RECORDS SUPPLIED:
======
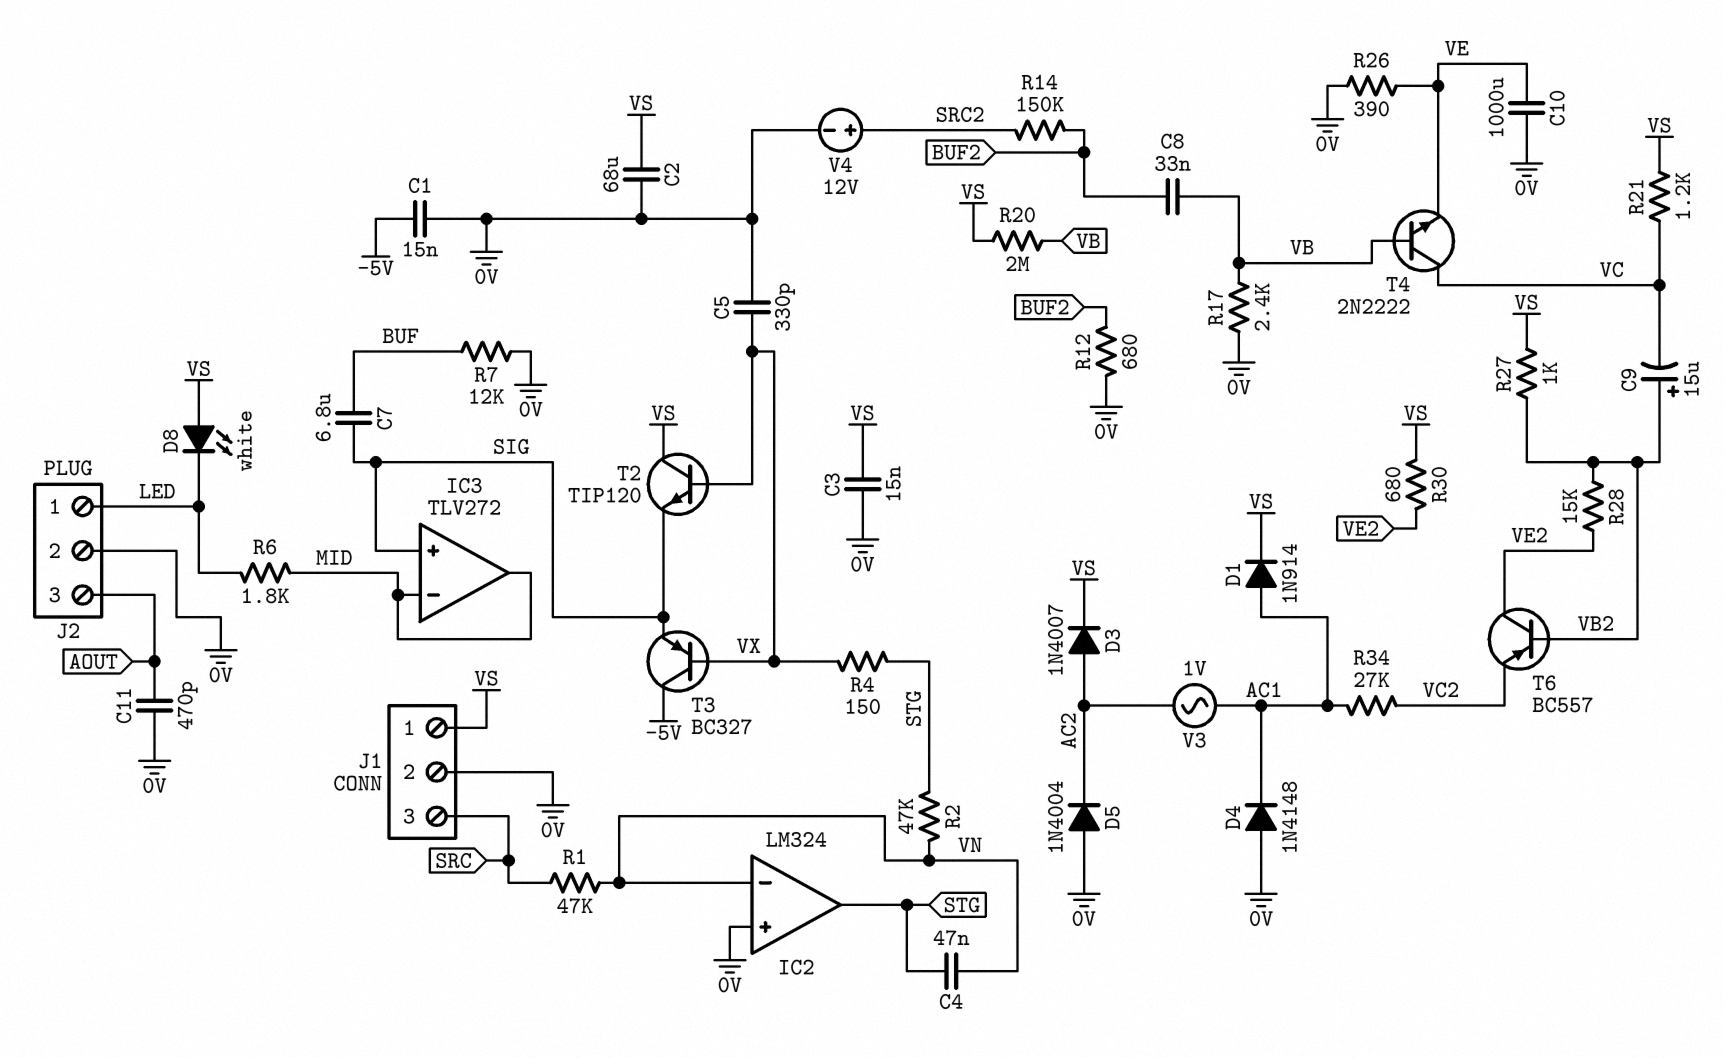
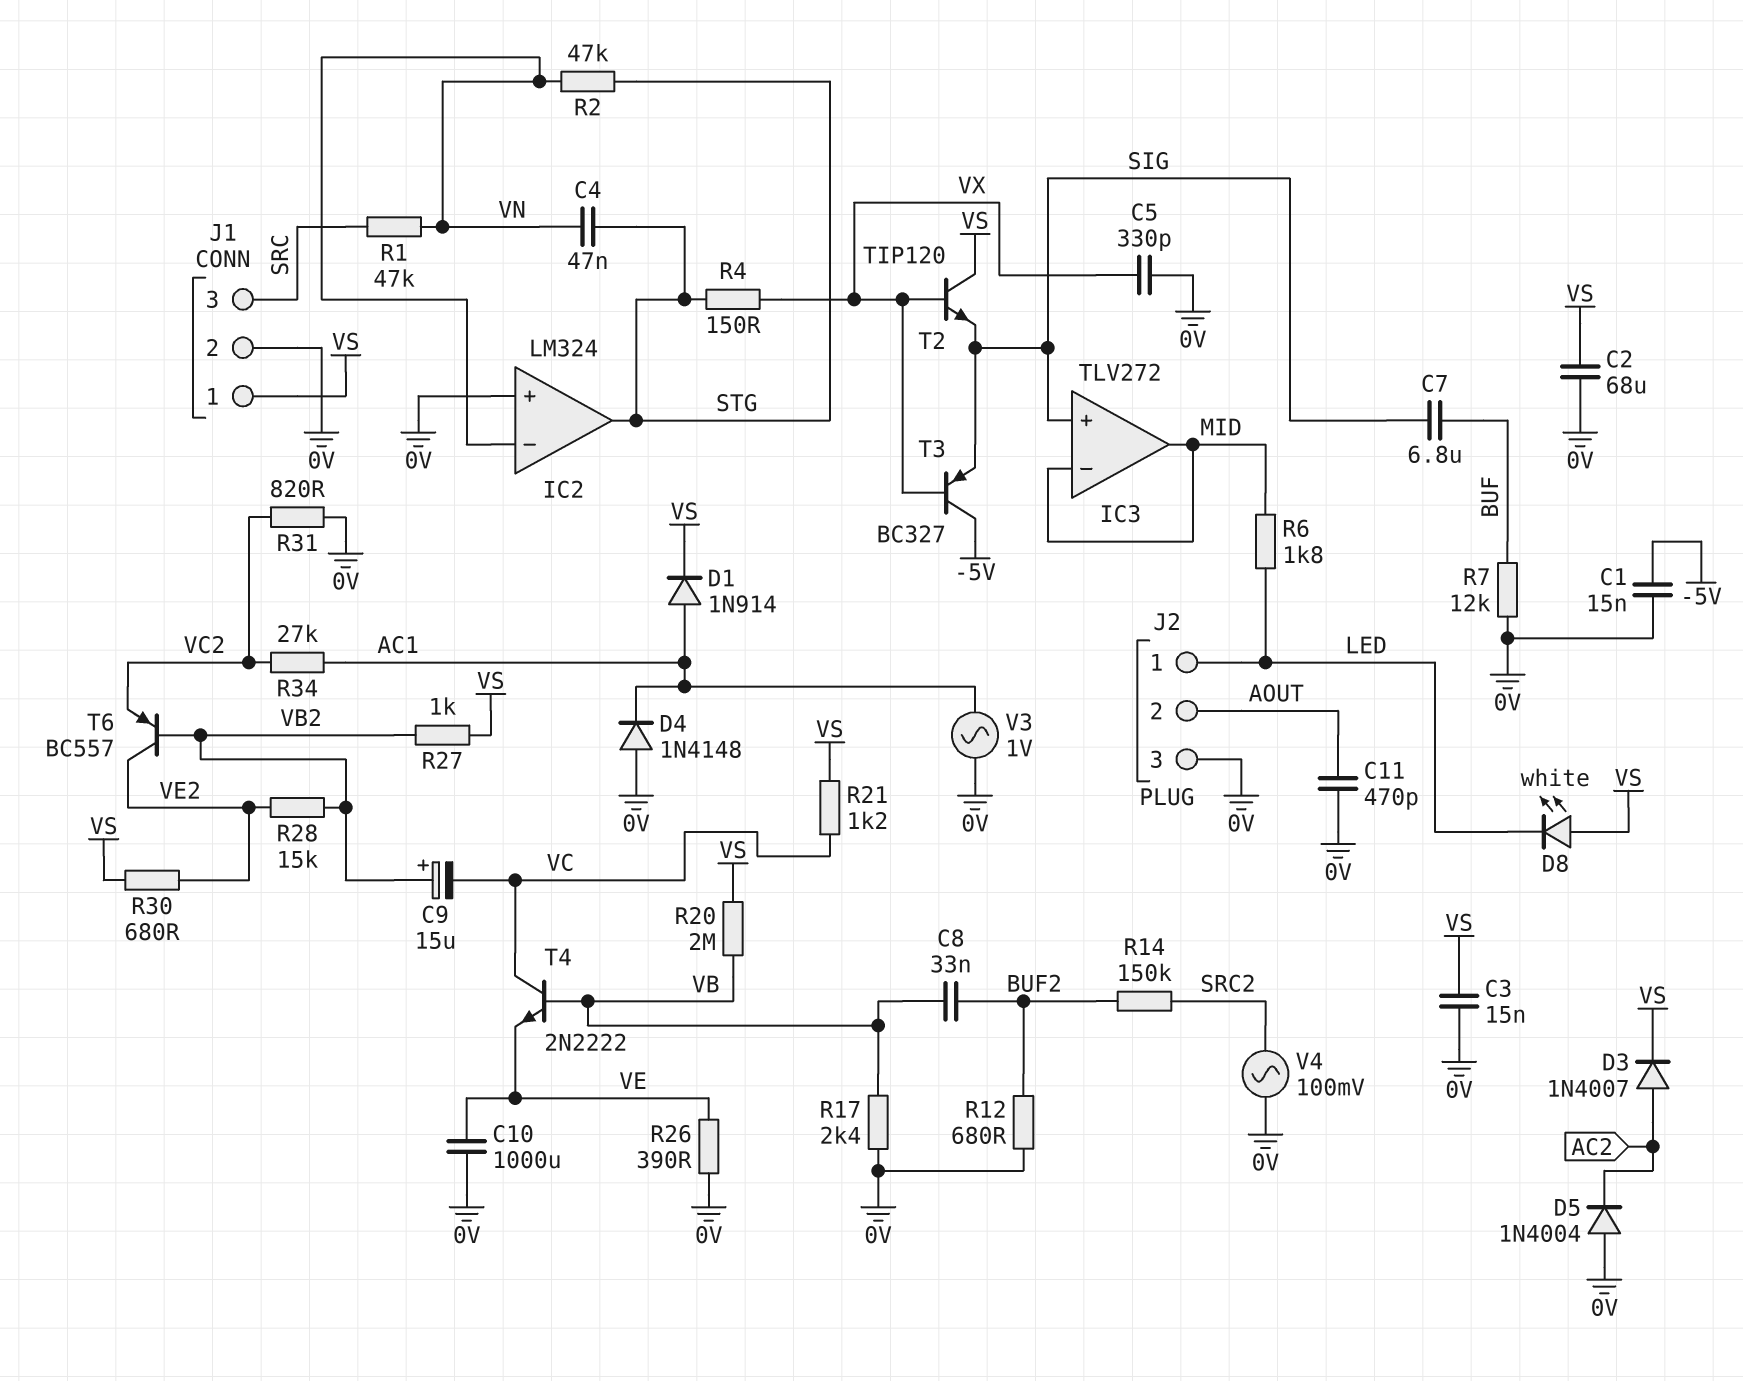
J2 pin 2: 0V -> AOUT
J2 pin 3: AOUT -> 0V
R31: none -> 820 (0V, VC2)
V3: AC 1V (AC1, AC2) -> AC 1V (0V, AC1)
V4: 12V (plus SRC2, minus 0V) -> AC 100mV (0V, SRC2)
======
EXERCISE OBJECTIVE: For the records above, output each one exactly and skip any image.

ANSWER:
J2 pin 2: 0V -> AOUT
J2 pin 3: AOUT -> 0V
R31: none -> 820 (0V, VC2)
V3: AC 1V (AC1, AC2) -> AC 1V (0V, AC1)
V4: 12V (plus SRC2, minus 0V) -> AC 100mV (0V, SRC2)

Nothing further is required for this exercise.